- Brief
Can you copy the lines from the one that contains "(681, 299) = (347, 267): yellow" through the end of the material below, exactly and with nothing else?

- Stored data
============================================================

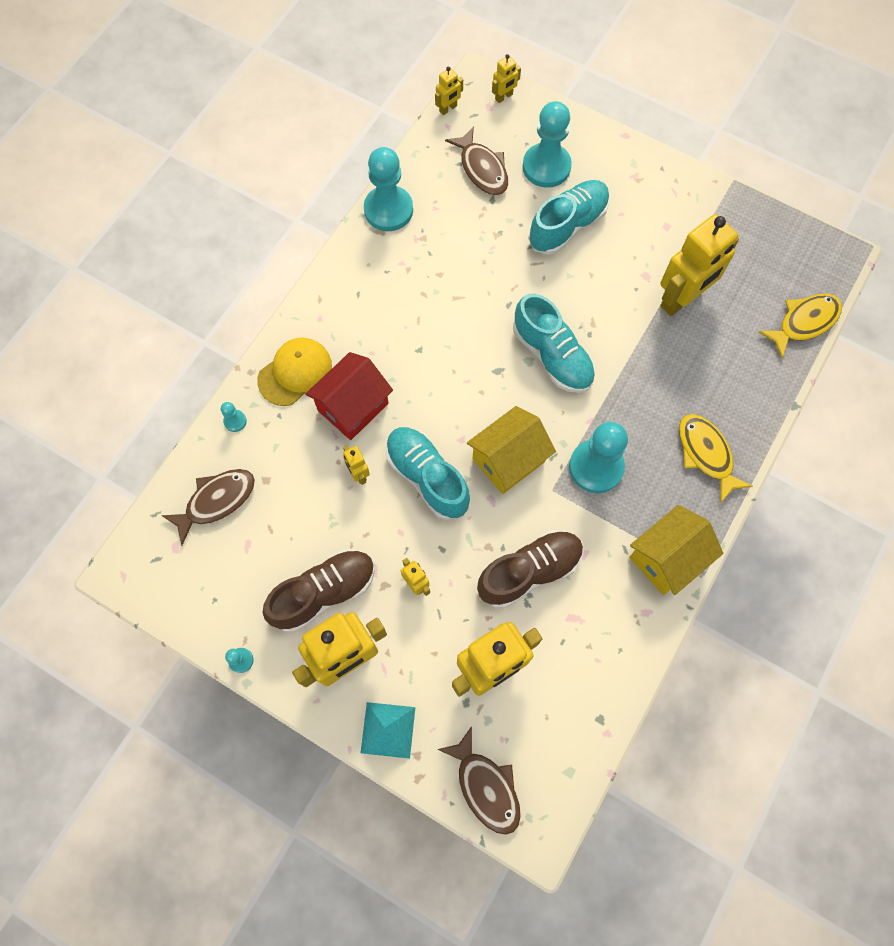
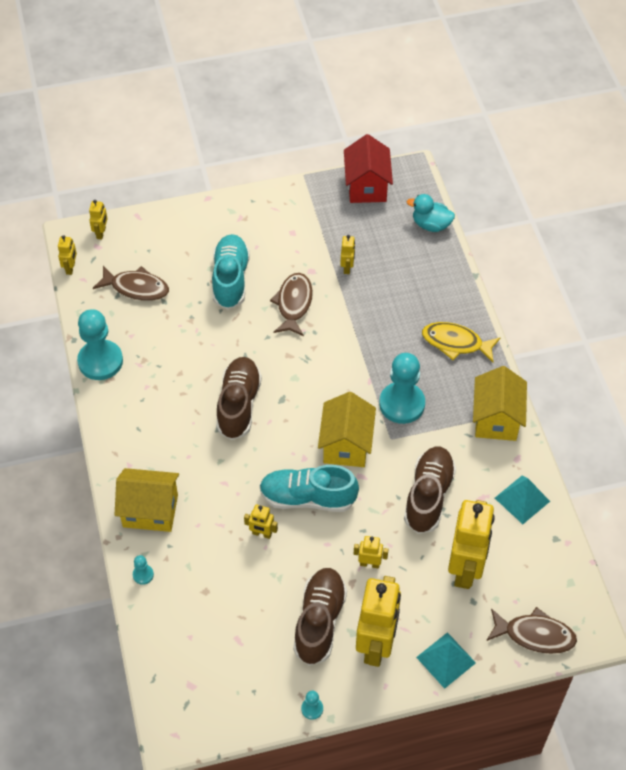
camera: 45 degrees left, 15 degrees down
(216, 501) = (187, 633): brown fish -> brown fish (293, 304)
(295, 372) = (150, 511): yellow cap -> yellow house
(353, 407) = (213, 498): red house -> red house (367, 186)
(457, 344) = (239, 405): none -> brown shoe
(546, 167) = (177, 255): turquoise pawn -> none
(552, 356) = (306, 363): turquoise shoe -> none
(609, 654) = (522, 499): none -> turquoise pyramid
(681, 299) = (347, 267): yellow robot -> yellow robot, size x0.44
(804, 322) = (431, 225): yellow fish -> turquoise duck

============================================================

- Your response
(681, 299) = (347, 267): yellow robot -> yellow robot, size x0.44
(804, 322) = (431, 225): yellow fish -> turquoise duck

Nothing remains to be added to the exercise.